(WORK ORDER)
When you reach the line with "R102: 510 (LAMP, OPTO) -> 470 (LAMP, OPTO)" in the data below, begin printing lines exactly, and stop once the line with "U106 pin VS: GND -> VDD" has been printed.

(DATA EXTRACT)

________________

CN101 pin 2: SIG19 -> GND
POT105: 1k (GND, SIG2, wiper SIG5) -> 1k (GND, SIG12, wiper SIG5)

________________

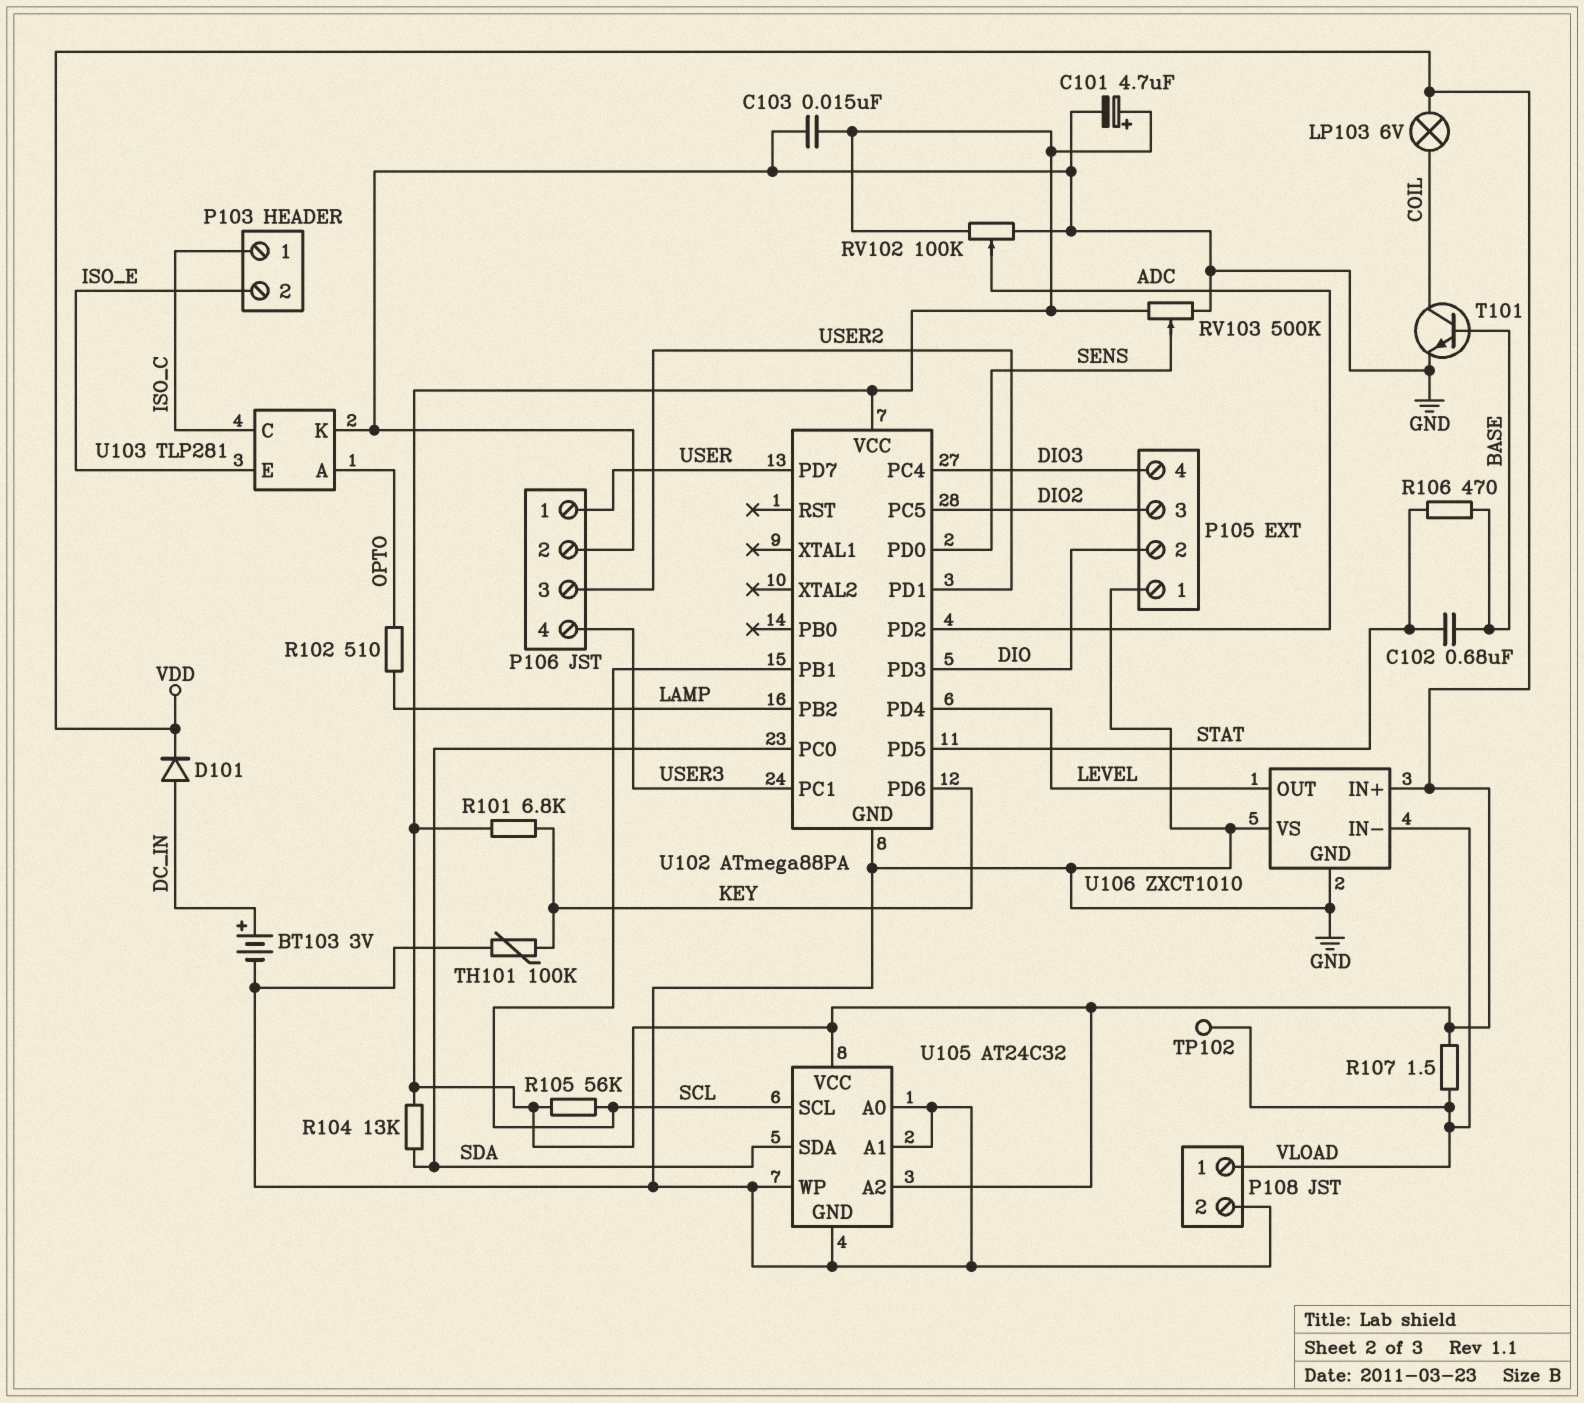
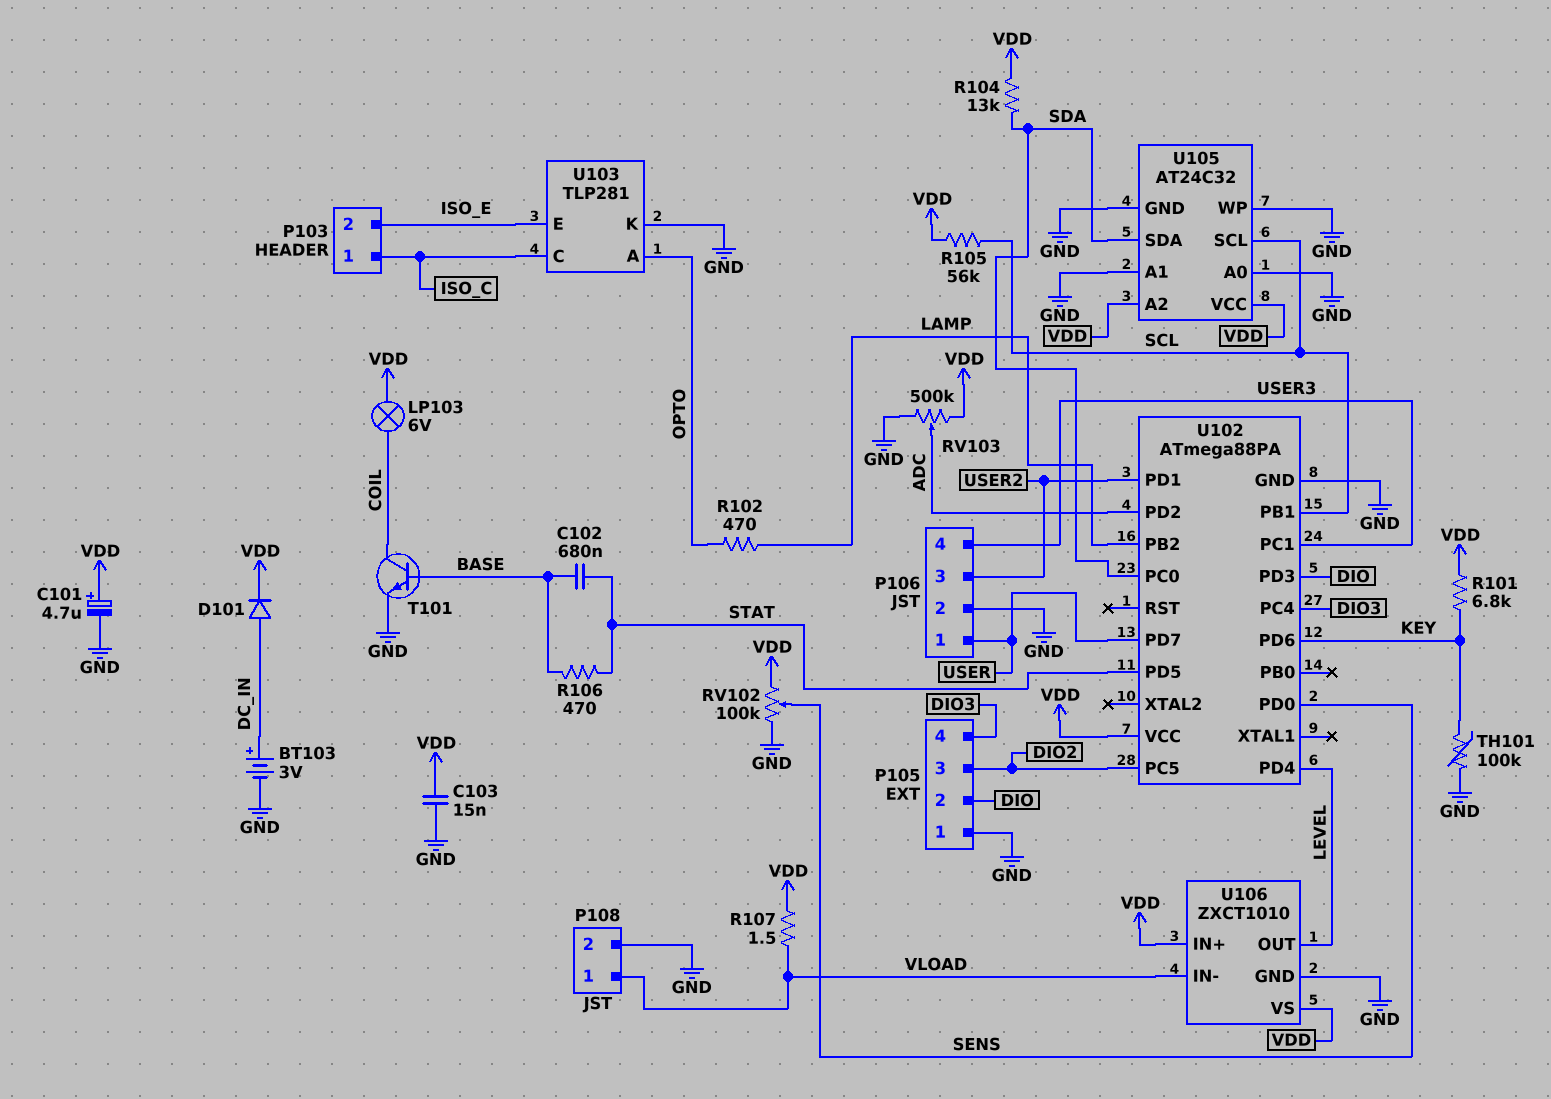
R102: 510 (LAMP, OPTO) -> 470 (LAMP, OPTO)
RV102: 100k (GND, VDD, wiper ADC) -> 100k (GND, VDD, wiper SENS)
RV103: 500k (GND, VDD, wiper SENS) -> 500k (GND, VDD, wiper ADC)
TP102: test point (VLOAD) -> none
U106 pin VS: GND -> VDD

________________

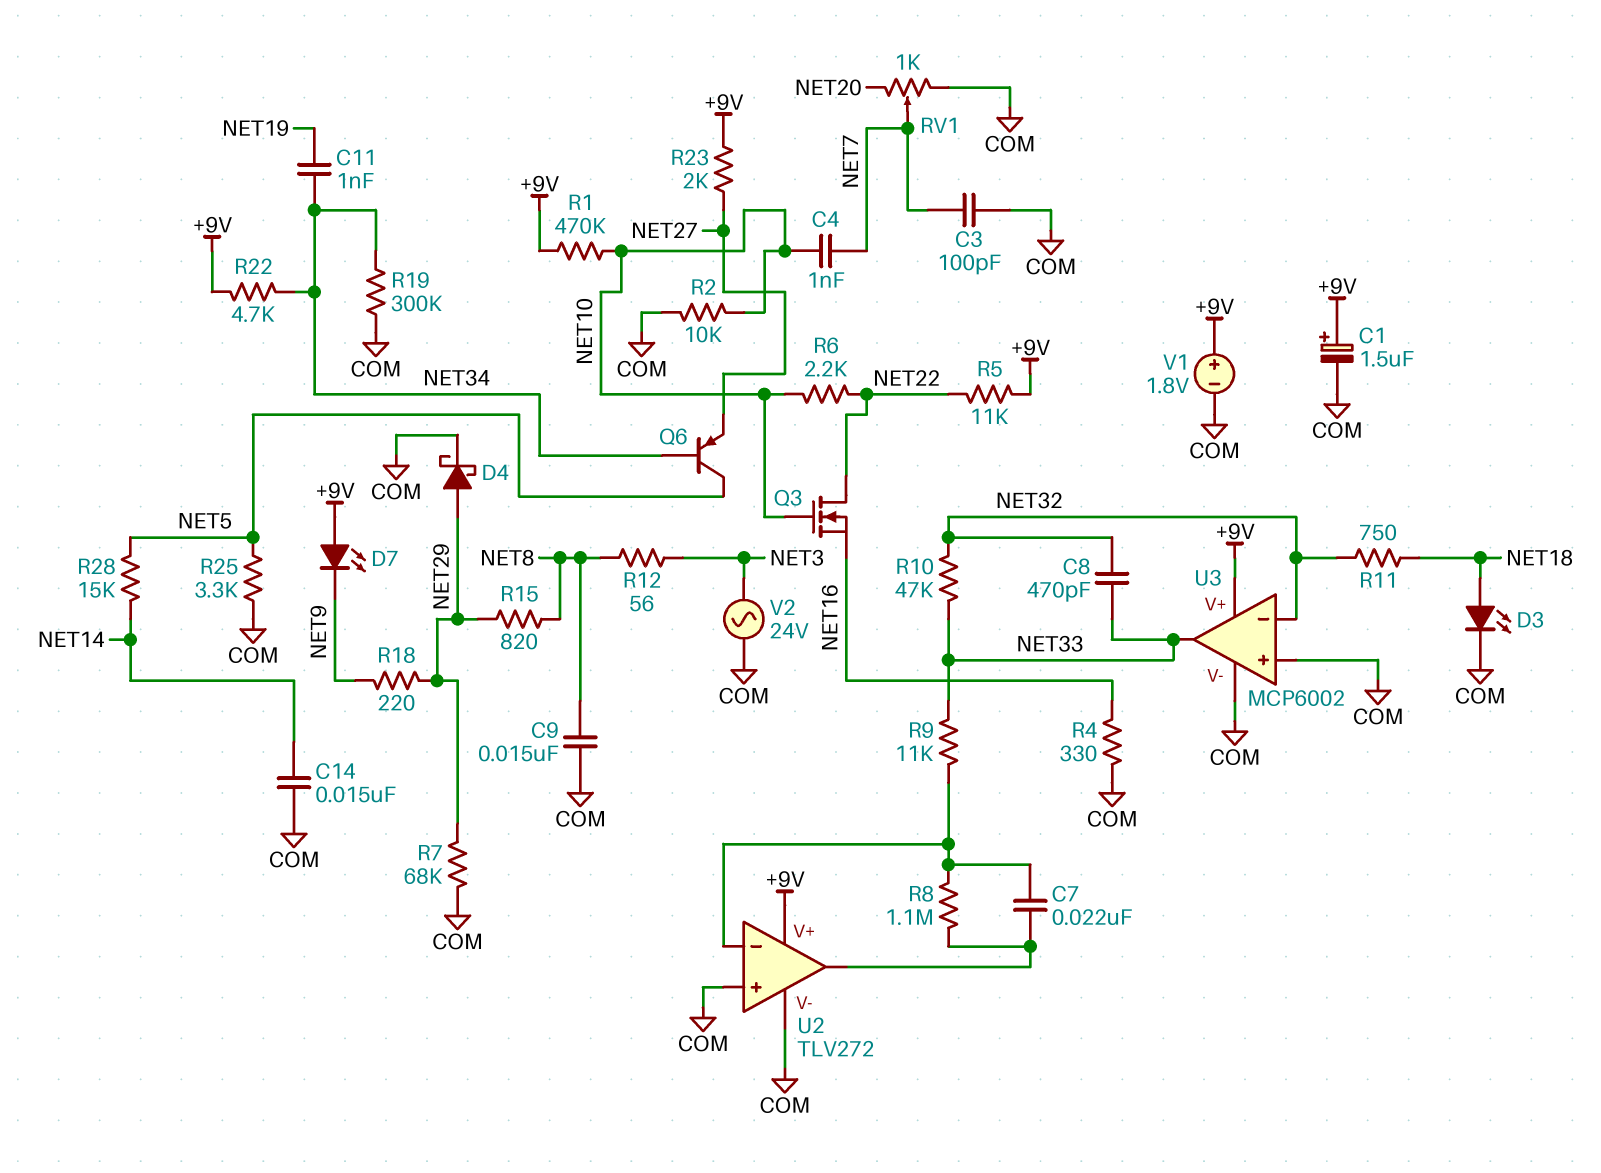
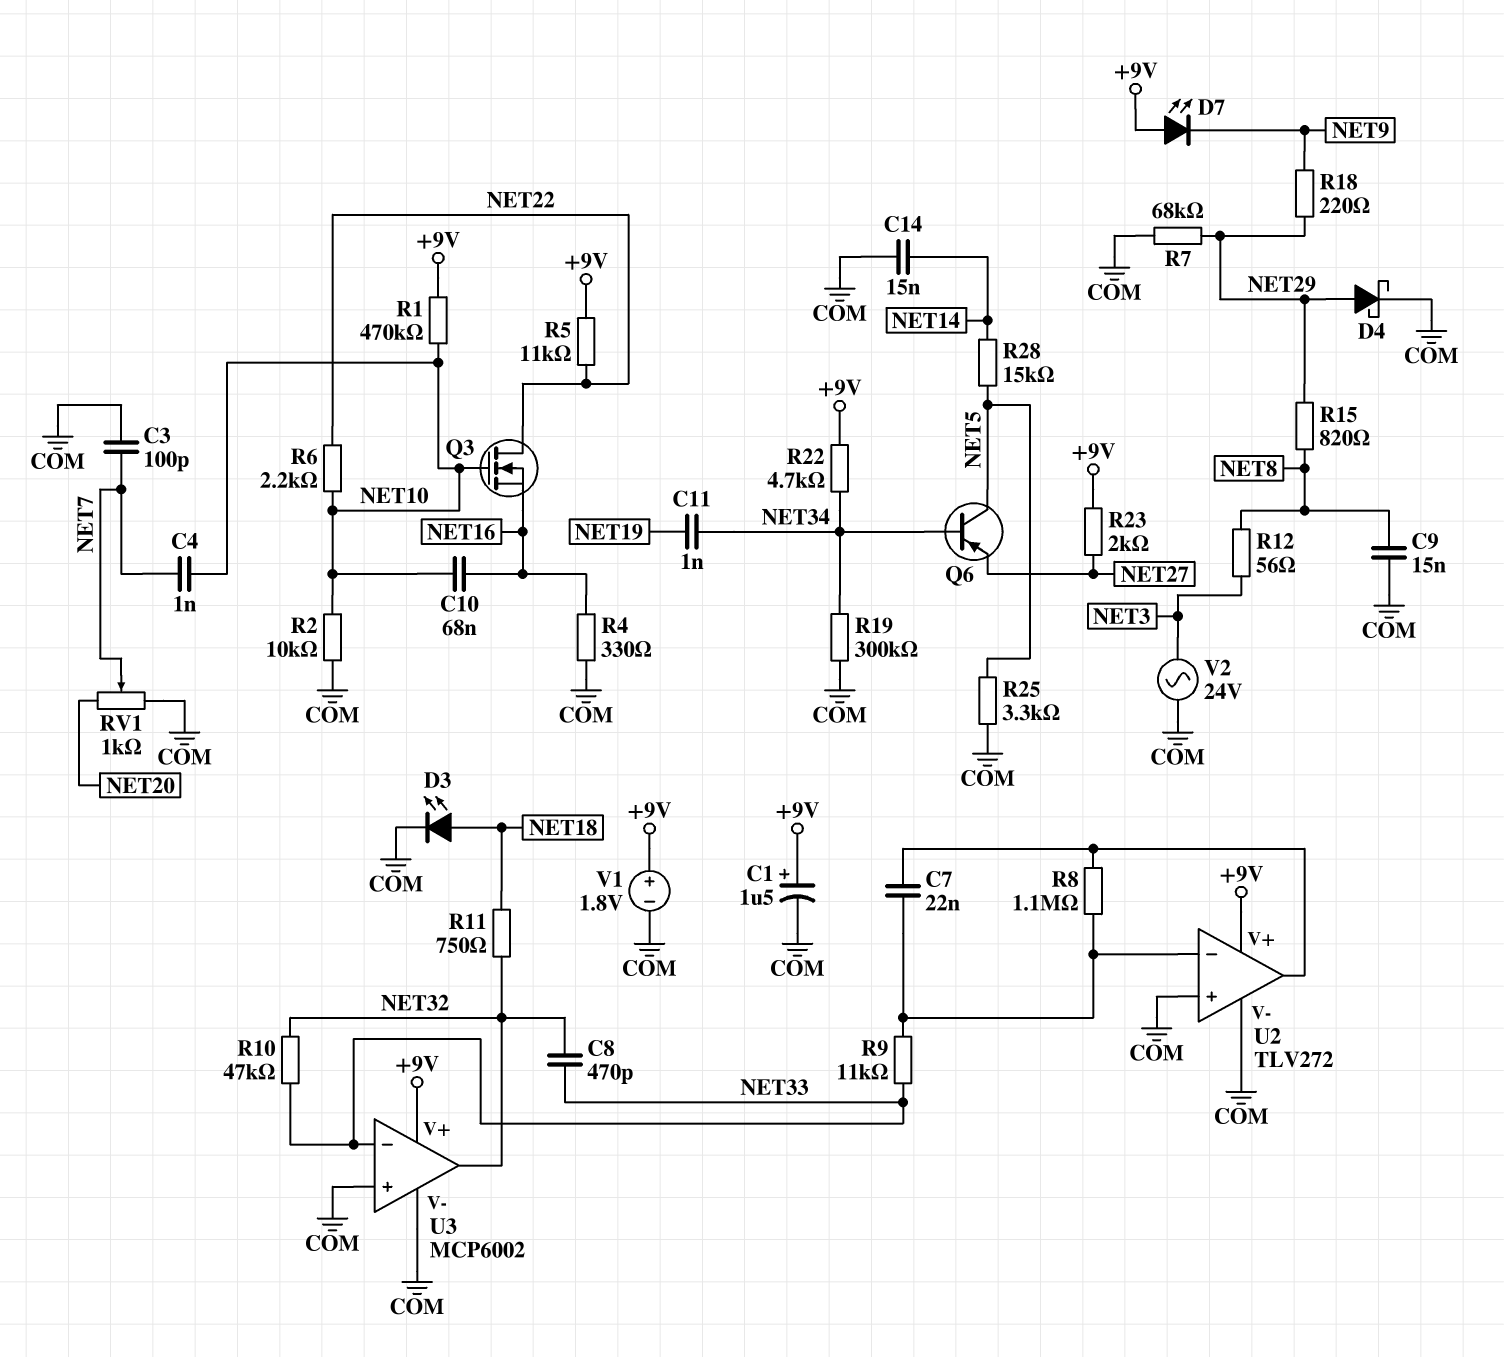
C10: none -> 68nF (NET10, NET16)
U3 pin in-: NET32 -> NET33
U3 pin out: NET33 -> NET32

________________

(OUTPUT OF THE EXERCISE)
R102: 510 (LAMP, OPTO) -> 470 (LAMP, OPTO)
RV102: 100k (GND, VDD, wiper ADC) -> 100k (GND, VDD, wiper SENS)
RV103: 500k (GND, VDD, wiper SENS) -> 500k (GND, VDD, wiper ADC)
TP102: test point (VLOAD) -> none
U106 pin VS: GND -> VDD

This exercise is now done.